(Source material begins)

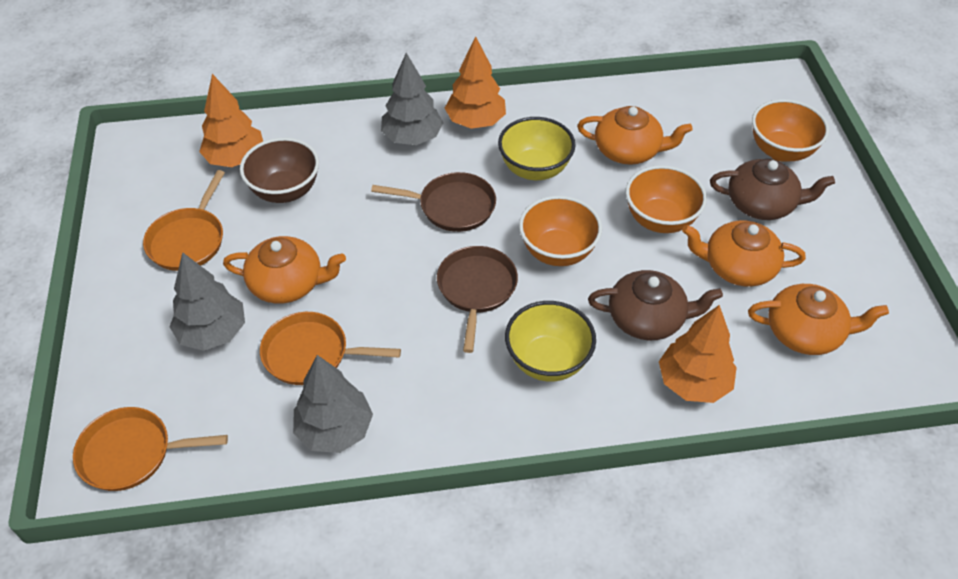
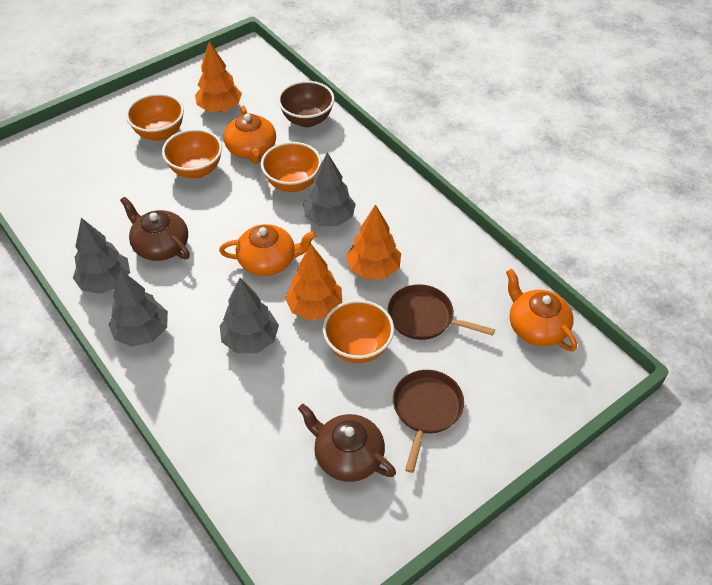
grey tree: 3 -> 4
orange bowl: 3 -> 4
orange pan: 3 -> 0
orange teapot: 4 -> 3
yellow bowl: 2 -> 0

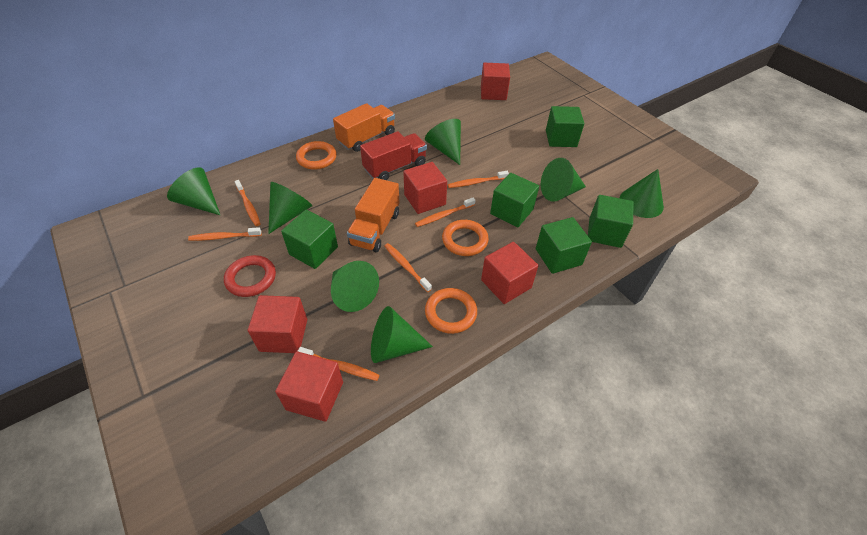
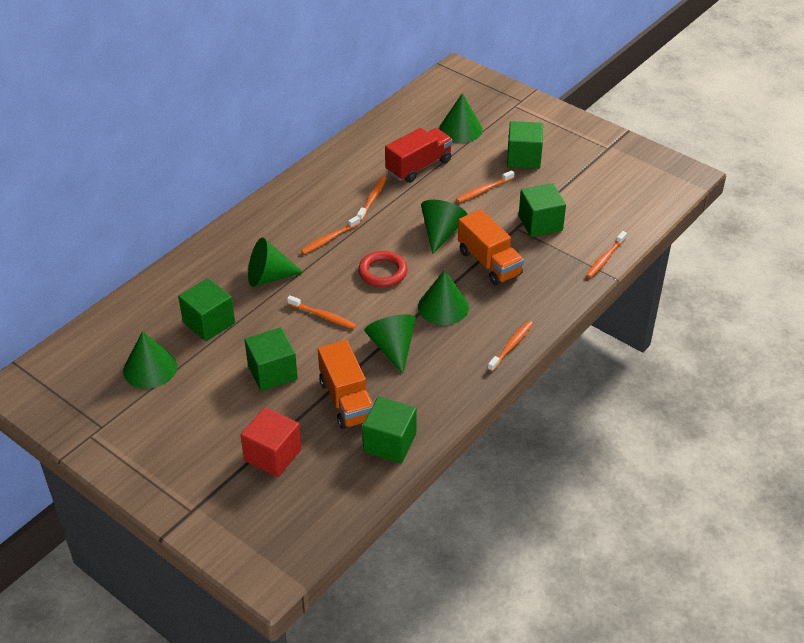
green cone: 7 -> 6
orange ring: 3 -> 0
red cube: 5 -> 1

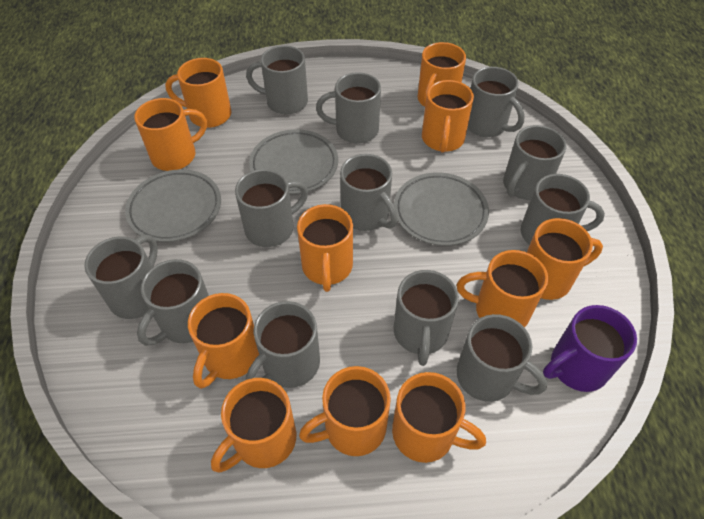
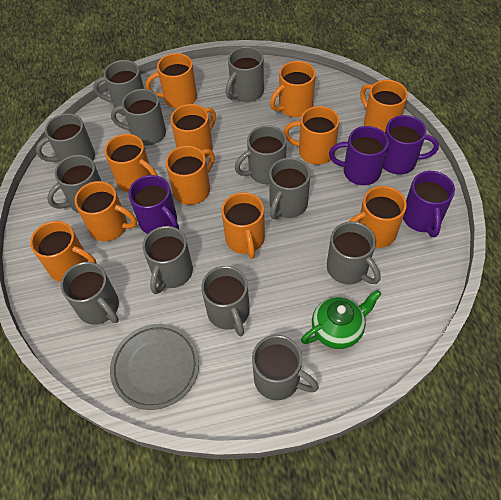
green teapot: 0 -> 1
grey plate: 3 -> 1
purple mug: 1 -> 4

(Source material ends)

_Exercise brief_
The result should be the material above, unchanged and free of pictures; please print it.

_Your solution_
grey tree: 3 -> 4
orange bowl: 3 -> 4
orange pan: 3 -> 0
orange teapot: 4 -> 3
yellow bowl: 2 -> 0

green cone: 7 -> 6
orange ring: 3 -> 0
red cube: 5 -> 1

green teapot: 0 -> 1
grey plate: 3 -> 1
purple mug: 1 -> 4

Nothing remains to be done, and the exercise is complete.